**** Data supplied
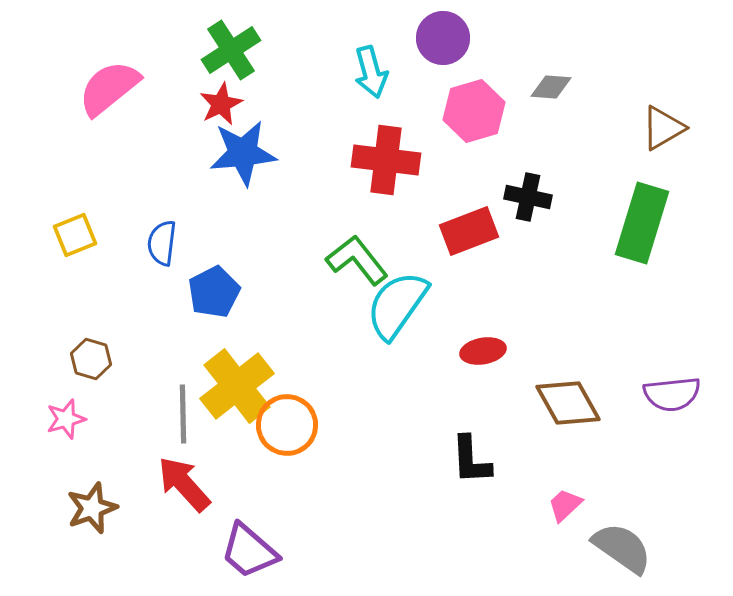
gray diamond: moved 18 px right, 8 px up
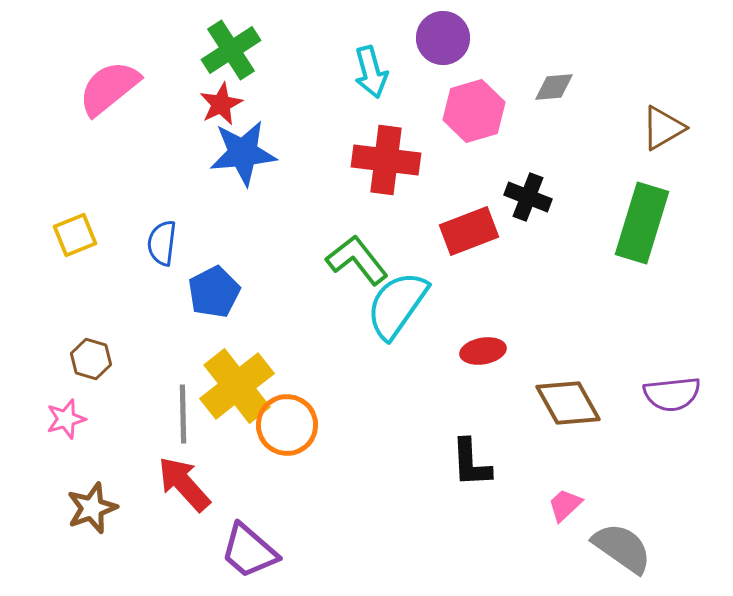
gray diamond: moved 3 px right; rotated 9 degrees counterclockwise
black cross: rotated 9 degrees clockwise
black L-shape: moved 3 px down
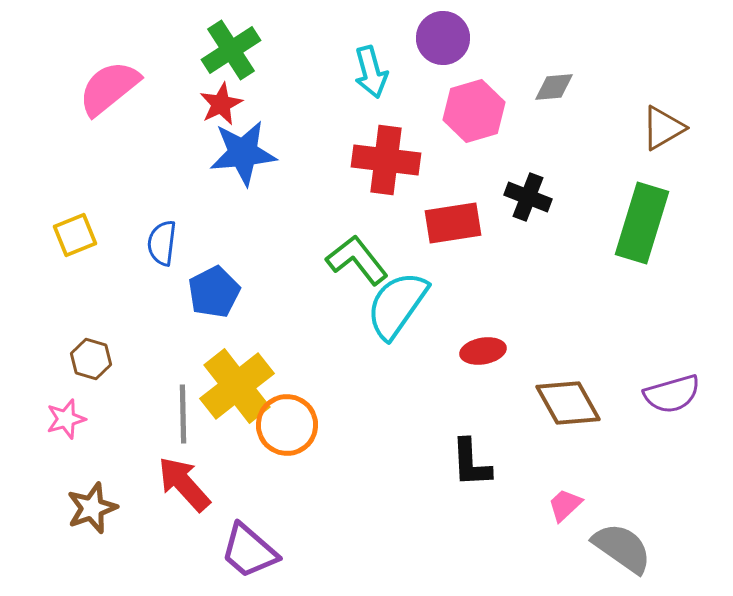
red rectangle: moved 16 px left, 8 px up; rotated 12 degrees clockwise
purple semicircle: rotated 10 degrees counterclockwise
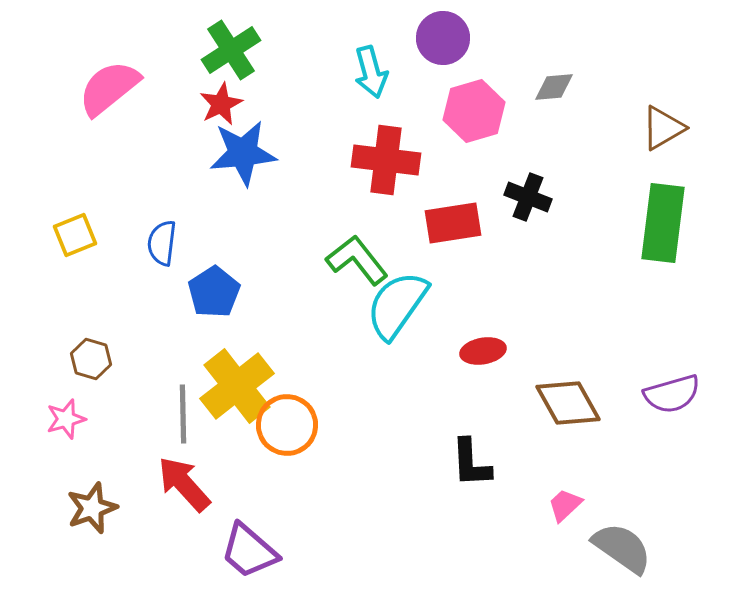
green rectangle: moved 21 px right; rotated 10 degrees counterclockwise
blue pentagon: rotated 6 degrees counterclockwise
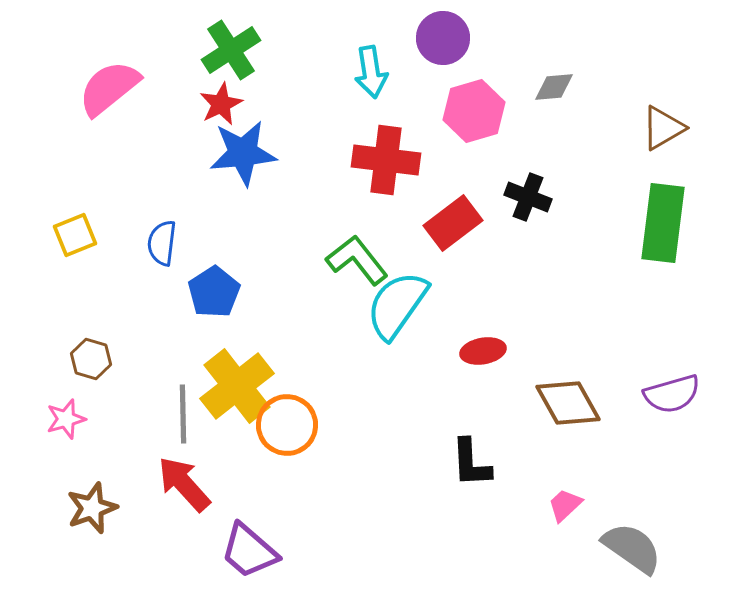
cyan arrow: rotated 6 degrees clockwise
red rectangle: rotated 28 degrees counterclockwise
gray semicircle: moved 10 px right
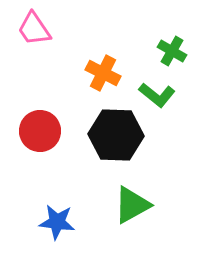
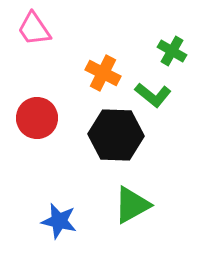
green L-shape: moved 4 px left
red circle: moved 3 px left, 13 px up
blue star: moved 2 px right, 1 px up; rotated 6 degrees clockwise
********
• _What the task requires_
Copy out, word for word, the lines of the material that start with the line containing "green L-shape: moved 4 px left" and run through the last line of the material.

• _Exercise output_
green L-shape: moved 4 px left
red circle: moved 3 px left, 13 px up
blue star: moved 2 px right, 1 px up; rotated 6 degrees clockwise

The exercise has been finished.